═══ GIVEN INFORMATION ═══

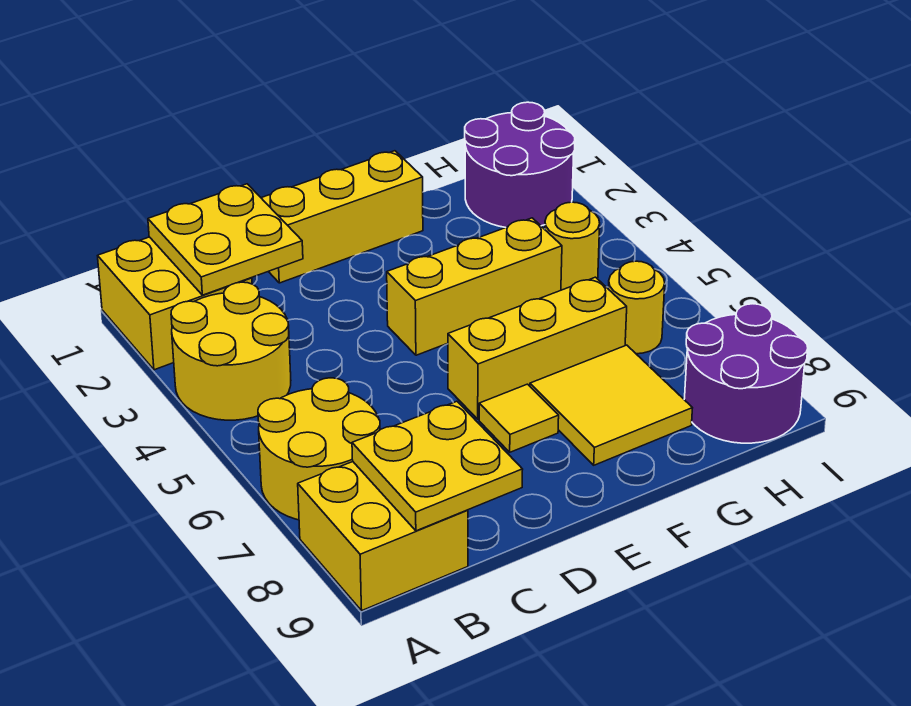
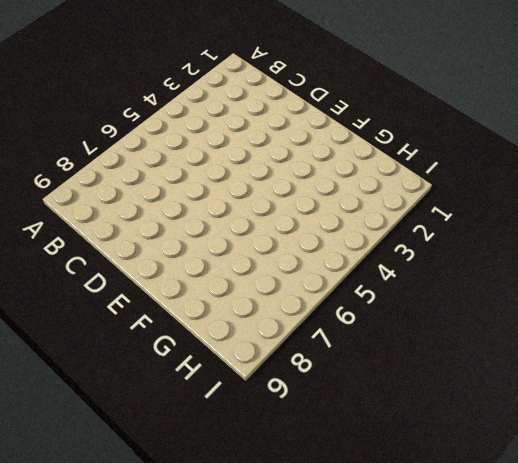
none -> yellow brick A1:B2 level 1
none -> yellow round brick A3:B4 level 1
none -> yellow round brick A6:B7 level 1

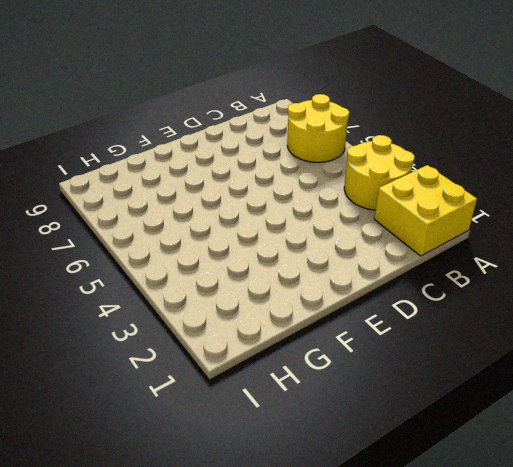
none -> yellow brick A8:B9 level 1
none -> yellow brick D1:F1 level 1
none -> yellow brick E4:G4 level 1

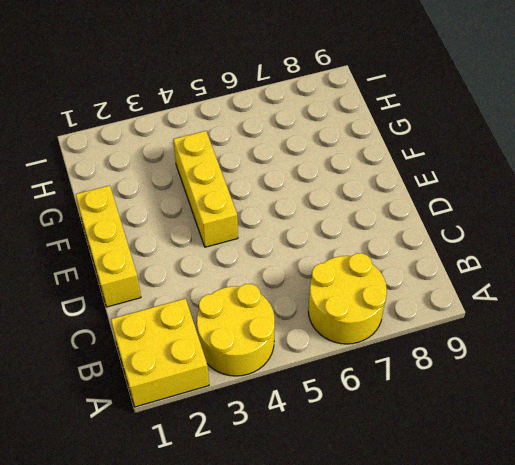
none -> yellow brick A8:B9 level 1
none -> yellow brick E6:G6 level 1
none -> yellow tile E7 level 1

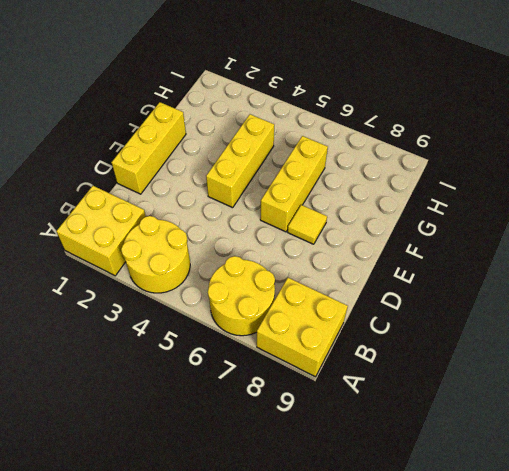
none -> yellow tile F7:G8 level 1
none -> purple round brick H1:I2 level 1
none -> yellow round brick H4 level 1

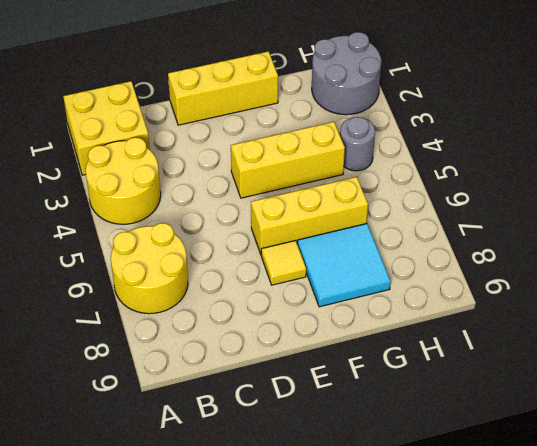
cyan tile F7:G8 level 1 -> yellow tile F7:G8 level 1
grey round brick H1:I2 level 1 -> purple round brick H1:I2 level 1
grey round brick H4 level 1 -> yellow round brick H4 level 1
none -> yellow brick A8:B9 level 1
none -> yellow round brick H6 level 1
none -> purple round brick H8:I9 level 1

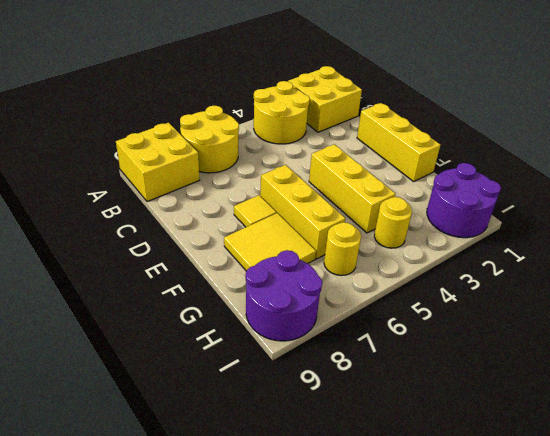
none -> yellow plate B1:C2 level 2
none -> yellow plate B8:C9 level 2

═══

→ THE TASK
Would you copy out every line in the records that includes the string "plate"?

→ ANSWER
none -> yellow plate B1:C2 level 2
none -> yellow plate B8:C9 level 2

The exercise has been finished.